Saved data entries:
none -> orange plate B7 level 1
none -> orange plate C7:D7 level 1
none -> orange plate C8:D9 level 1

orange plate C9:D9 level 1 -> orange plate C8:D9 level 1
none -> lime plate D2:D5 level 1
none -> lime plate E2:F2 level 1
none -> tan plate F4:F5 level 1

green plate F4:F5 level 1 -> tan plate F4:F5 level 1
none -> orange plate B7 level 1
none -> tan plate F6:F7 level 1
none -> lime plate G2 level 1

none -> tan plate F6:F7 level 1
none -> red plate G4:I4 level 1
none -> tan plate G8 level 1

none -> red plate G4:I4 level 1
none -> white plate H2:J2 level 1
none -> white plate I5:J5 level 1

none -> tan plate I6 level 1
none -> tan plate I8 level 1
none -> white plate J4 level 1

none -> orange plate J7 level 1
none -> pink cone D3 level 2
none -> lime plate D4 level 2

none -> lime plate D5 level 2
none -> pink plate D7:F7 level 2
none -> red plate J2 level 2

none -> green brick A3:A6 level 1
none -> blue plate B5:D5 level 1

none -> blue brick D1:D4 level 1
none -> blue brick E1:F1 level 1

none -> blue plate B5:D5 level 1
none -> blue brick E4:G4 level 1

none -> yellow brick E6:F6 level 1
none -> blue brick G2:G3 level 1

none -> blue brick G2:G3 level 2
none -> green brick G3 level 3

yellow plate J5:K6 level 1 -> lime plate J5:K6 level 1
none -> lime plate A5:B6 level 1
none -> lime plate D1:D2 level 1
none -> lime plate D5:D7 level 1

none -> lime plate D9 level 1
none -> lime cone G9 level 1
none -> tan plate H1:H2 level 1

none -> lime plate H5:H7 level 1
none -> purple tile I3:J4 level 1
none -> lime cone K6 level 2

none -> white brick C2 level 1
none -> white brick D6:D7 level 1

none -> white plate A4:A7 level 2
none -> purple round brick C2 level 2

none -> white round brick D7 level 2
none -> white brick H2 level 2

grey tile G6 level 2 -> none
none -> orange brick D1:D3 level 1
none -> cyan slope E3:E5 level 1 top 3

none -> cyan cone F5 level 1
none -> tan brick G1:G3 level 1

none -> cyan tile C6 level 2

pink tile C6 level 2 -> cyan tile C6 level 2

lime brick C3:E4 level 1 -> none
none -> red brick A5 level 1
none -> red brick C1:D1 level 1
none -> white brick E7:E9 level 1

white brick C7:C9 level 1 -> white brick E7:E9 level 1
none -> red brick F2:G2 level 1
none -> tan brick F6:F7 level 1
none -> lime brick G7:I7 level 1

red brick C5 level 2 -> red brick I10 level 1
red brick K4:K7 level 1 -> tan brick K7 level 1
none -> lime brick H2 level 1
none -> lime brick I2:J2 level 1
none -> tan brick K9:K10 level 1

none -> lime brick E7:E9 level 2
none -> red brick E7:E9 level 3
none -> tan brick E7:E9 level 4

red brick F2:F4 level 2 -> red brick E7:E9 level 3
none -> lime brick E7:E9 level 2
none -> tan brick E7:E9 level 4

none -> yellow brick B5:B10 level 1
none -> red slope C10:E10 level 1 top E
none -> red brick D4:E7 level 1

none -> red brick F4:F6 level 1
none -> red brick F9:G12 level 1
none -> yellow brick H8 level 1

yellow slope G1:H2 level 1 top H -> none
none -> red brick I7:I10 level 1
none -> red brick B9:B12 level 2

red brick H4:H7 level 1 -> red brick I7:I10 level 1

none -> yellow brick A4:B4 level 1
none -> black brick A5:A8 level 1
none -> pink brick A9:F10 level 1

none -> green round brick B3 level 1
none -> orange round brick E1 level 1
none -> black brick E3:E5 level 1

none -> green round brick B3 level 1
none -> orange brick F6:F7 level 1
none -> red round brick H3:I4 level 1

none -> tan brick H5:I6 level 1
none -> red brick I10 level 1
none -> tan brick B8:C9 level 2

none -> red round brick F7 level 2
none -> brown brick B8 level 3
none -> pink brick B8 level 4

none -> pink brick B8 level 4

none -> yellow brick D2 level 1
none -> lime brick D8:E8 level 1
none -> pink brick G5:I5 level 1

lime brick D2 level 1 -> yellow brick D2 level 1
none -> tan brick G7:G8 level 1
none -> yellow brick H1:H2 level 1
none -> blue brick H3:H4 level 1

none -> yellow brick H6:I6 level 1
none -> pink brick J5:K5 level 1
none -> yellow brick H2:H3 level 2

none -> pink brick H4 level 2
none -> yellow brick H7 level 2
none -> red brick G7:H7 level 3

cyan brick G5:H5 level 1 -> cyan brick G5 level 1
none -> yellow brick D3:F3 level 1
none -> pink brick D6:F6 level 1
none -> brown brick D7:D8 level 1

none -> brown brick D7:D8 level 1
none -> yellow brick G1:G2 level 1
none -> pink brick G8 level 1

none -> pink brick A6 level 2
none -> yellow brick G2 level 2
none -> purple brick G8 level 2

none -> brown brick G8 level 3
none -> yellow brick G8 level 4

(Work to complete) Set down an exact copy of the entries above.

(Result of this task)
none -> orange plate B7 level 1
none -> orange plate C7:D7 level 1
none -> orange plate C8:D9 level 1

orange plate C9:D9 level 1 -> orange plate C8:D9 level 1
none -> lime plate D2:D5 level 1
none -> lime plate E2:F2 level 1
none -> tan plate F4:F5 level 1

green plate F4:F5 level 1 -> tan plate F4:F5 level 1
none -> orange plate B7 level 1
none -> tan plate F6:F7 level 1
none -> lime plate G2 level 1

none -> tan plate F6:F7 level 1
none -> red plate G4:I4 level 1
none -> tan plate G8 level 1

none -> red plate G4:I4 level 1
none -> white plate H2:J2 level 1
none -> white plate I5:J5 level 1

none -> tan plate I6 level 1
none -> tan plate I8 level 1
none -> white plate J4 level 1

none -> orange plate J7 level 1
none -> pink cone D3 level 2
none -> lime plate D4 level 2

none -> lime plate D5 level 2
none -> pink plate D7:F7 level 2
none -> red plate J2 level 2

none -> green brick A3:A6 level 1
none -> blue plate B5:D5 level 1

none -> blue brick D1:D4 level 1
none -> blue brick E1:F1 level 1

none -> blue plate B5:D5 level 1
none -> blue brick E4:G4 level 1

none -> yellow brick E6:F6 level 1
none -> blue brick G2:G3 level 1

none -> blue brick G2:G3 level 2
none -> green brick G3 level 3

yellow plate J5:K6 level 1 -> lime plate J5:K6 level 1
none -> lime plate A5:B6 level 1
none -> lime plate D1:D2 level 1
none -> lime plate D5:D7 level 1

none -> lime plate D9 level 1
none -> lime cone G9 level 1
none -> tan plate H1:H2 level 1

none -> lime plate H5:H7 level 1
none -> purple tile I3:J4 level 1
none -> lime cone K6 level 2

none -> white brick C2 level 1
none -> white brick D6:D7 level 1

none -> white plate A4:A7 level 2
none -> purple round brick C2 level 2

none -> white round brick D7 level 2
none -> white brick H2 level 2

grey tile G6 level 2 -> none
none -> orange brick D1:D3 level 1
none -> cyan slope E3:E5 level 1 top 3

none -> cyan cone F5 level 1
none -> tan brick G1:G3 level 1

none -> cyan tile C6 level 2

pink tile C6 level 2 -> cyan tile C6 level 2

lime brick C3:E4 level 1 -> none
none -> red brick A5 level 1
none -> red brick C1:D1 level 1
none -> white brick E7:E9 level 1

white brick C7:C9 level 1 -> white brick E7:E9 level 1
none -> red brick F2:G2 level 1
none -> tan brick F6:F7 level 1
none -> lime brick G7:I7 level 1

red brick C5 level 2 -> red brick I10 level 1
red brick K4:K7 level 1 -> tan brick K7 level 1
none -> lime brick H2 level 1
none -> lime brick I2:J2 level 1
none -> tan brick K9:K10 level 1

none -> lime brick E7:E9 level 2
none -> red brick E7:E9 level 3
none -> tan brick E7:E9 level 4

red brick F2:F4 level 2 -> red brick E7:E9 level 3
none -> lime brick E7:E9 level 2
none -> tan brick E7:E9 level 4

none -> yellow brick B5:B10 level 1
none -> red slope C10:E10 level 1 top E
none -> red brick D4:E7 level 1

none -> red brick F4:F6 level 1
none -> red brick F9:G12 level 1
none -> yellow brick H8 level 1

yellow slope G1:H2 level 1 top H -> none
none -> red brick I7:I10 level 1
none -> red brick B9:B12 level 2

red brick H4:H7 level 1 -> red brick I7:I10 level 1

none -> yellow brick A4:B4 level 1
none -> black brick A5:A8 level 1
none -> pink brick A9:F10 level 1

none -> green round brick B3 level 1
none -> orange round brick E1 level 1
none -> black brick E3:E5 level 1

none -> green round brick B3 level 1
none -> orange brick F6:F7 level 1
none -> red round brick H3:I4 level 1

none -> tan brick H5:I6 level 1
none -> red brick I10 level 1
none -> tan brick B8:C9 level 2

none -> red round brick F7 level 2
none -> brown brick B8 level 3
none -> pink brick B8 level 4

none -> pink brick B8 level 4

none -> yellow brick D2 level 1
none -> lime brick D8:E8 level 1
none -> pink brick G5:I5 level 1

lime brick D2 level 1 -> yellow brick D2 level 1
none -> tan brick G7:G8 level 1
none -> yellow brick H1:H2 level 1
none -> blue brick H3:H4 level 1

none -> yellow brick H6:I6 level 1
none -> pink brick J5:K5 level 1
none -> yellow brick H2:H3 level 2

none -> pink brick H4 level 2
none -> yellow brick H7 level 2
none -> red brick G7:H7 level 3

cyan brick G5:H5 level 1 -> cyan brick G5 level 1
none -> yellow brick D3:F3 level 1
none -> pink brick D6:F6 level 1
none -> brown brick D7:D8 level 1

none -> brown brick D7:D8 level 1
none -> yellow brick G1:G2 level 1
none -> pink brick G8 level 1

none -> pink brick A6 level 2
none -> yellow brick G2 level 2
none -> purple brick G8 level 2

none -> brown brick G8 level 3
none -> yellow brick G8 level 4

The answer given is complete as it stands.